◆ **Exercise brief**: Copy out exactly every line from the line containing "orange tile E5 level 1 -> none" until the records below end, inclusive of both boundary lines.

○ ○ ○ ○

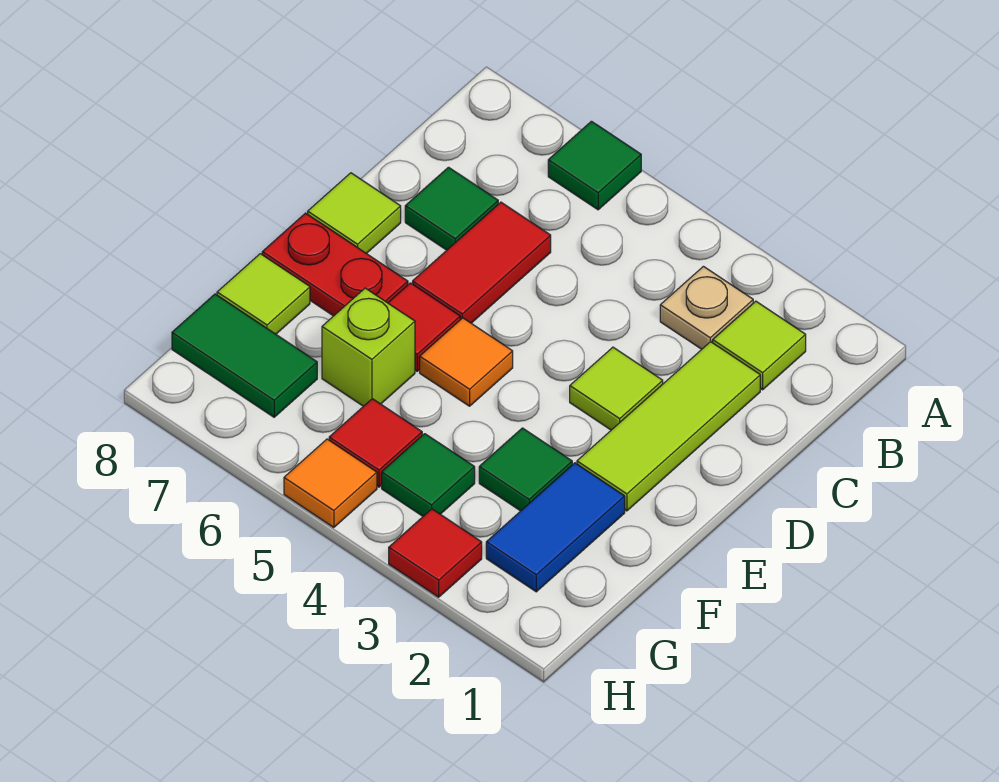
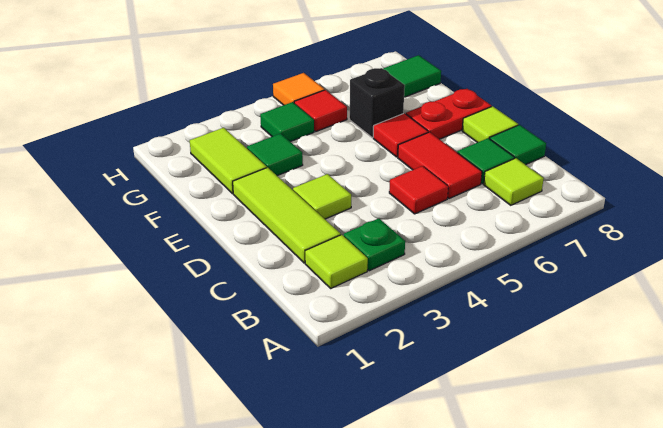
green tile A6 level 1 -> green tile C8 level 1
tan plate B3 level 1 -> green plate B3 level 1
orange tile E5 level 1 -> none
blue tile F2:G2 level 1 -> lime tile F2:G2 level 1
lime brick F6 level 1 -> black brick F6 level 1
lime tile F8 level 1 -> lime tile B7 level 1
red tile H3 level 1 -> red tile C5 level 1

○ ○ ○ ○

◆ **Your solution**:
orange tile E5 level 1 -> none
blue tile F2:G2 level 1 -> lime tile F2:G2 level 1
lime brick F6 level 1 -> black brick F6 level 1
lime tile F8 level 1 -> lime tile B7 level 1
red tile H3 level 1 -> red tile C5 level 1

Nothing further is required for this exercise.